Spatial questions linked to pictures:

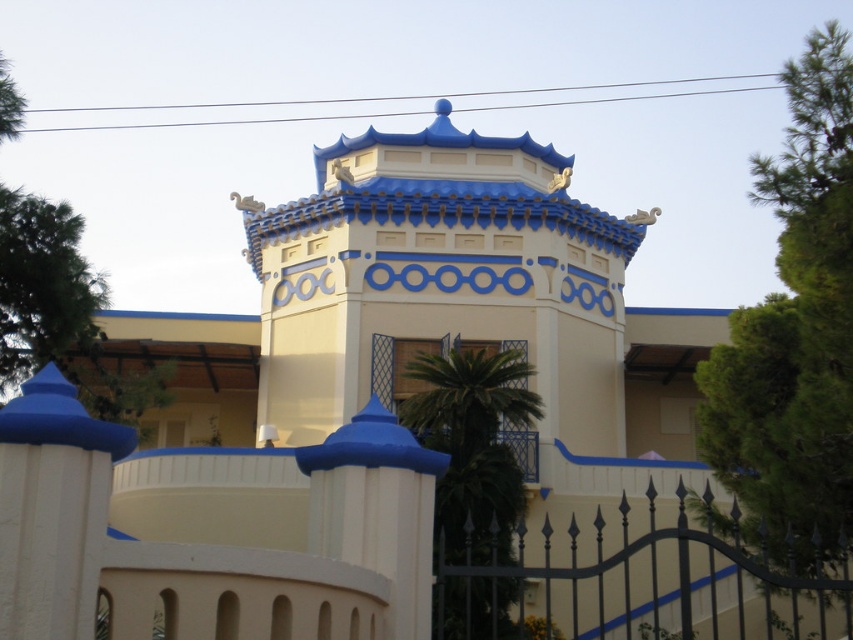
Between black wrought iron fence at lower right and green leafy palm tree at center, which one appears on the right side from the viewer's perspective?

From the viewer's perspective, black wrought iron fence at lower right appears more on the right side.

Which is above, black wrought iron fence at lower right or green leafy palm tree at center?

green leafy palm tree at center is higher up.

Does point (666, 634) come closer to viewer compared to point (448, 406)?

No, it is behind (448, 406).

Find the location of a particular element. The height and width of the screenshot is (640, 853). black wrought iron fence at lower right is located at coordinates (640, 576).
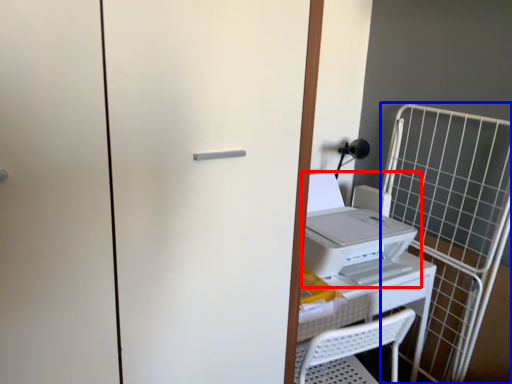
Question: Which of the following is the farthest to the observer, home appliance (highlighted by a red box) or cage (highlighted by a blue box)?

Choices:
 (A) home appliance
 (B) cage

Answer: (B)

Given problem:
Return each line from the listing above in which the word "lower" appears.

Exercise response:
Between black wrought iron fence at lower right and green leafy palm tree at center, which one appears on the right side from the viewer's perspective?
From the viewer's perspective, black wrought iron fence at lower right appears more on the right side.
Which is above, black wrought iron fence at lower right or green leafy palm tree at center?
Find the location of a particular element. The height and width of the screenshot is (640, 853). black wrought iron fence at lower right is located at coordinates (640, 576).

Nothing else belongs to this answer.